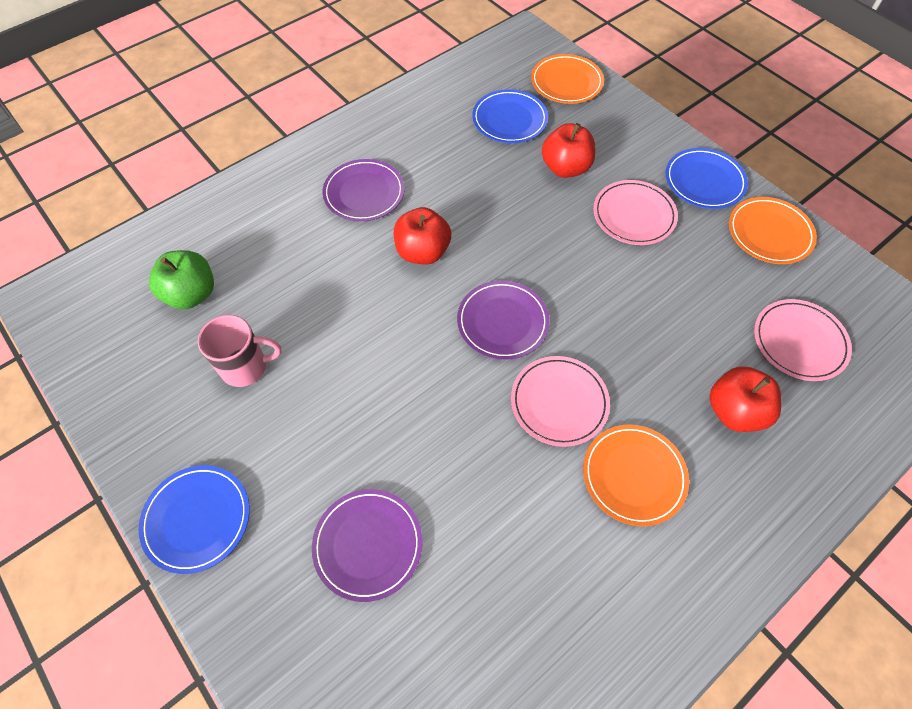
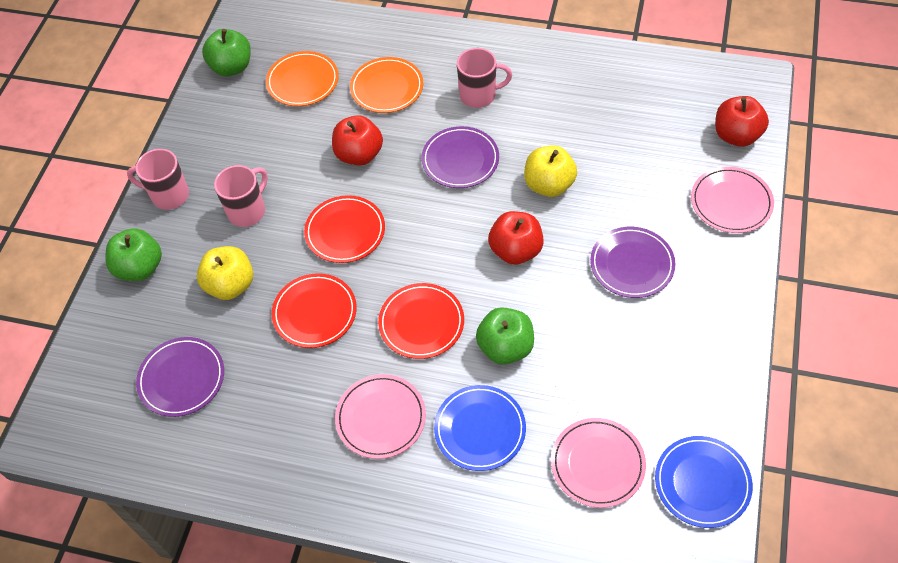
blue plate: 3 -> 2
green apple: 1 -> 3
orange plate: 3 -> 2
pink mug: 1 -> 3
red plate: 0 -> 3
yellow apple: 0 -> 2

= WHAT TO WORK ON =
Copy every record character for character. Skip the pictures.

= PROBLEM SOLUTION =
blue plate: 3 -> 2
green apple: 1 -> 3
orange plate: 3 -> 2
pink mug: 1 -> 3
red plate: 0 -> 3
yellow apple: 0 -> 2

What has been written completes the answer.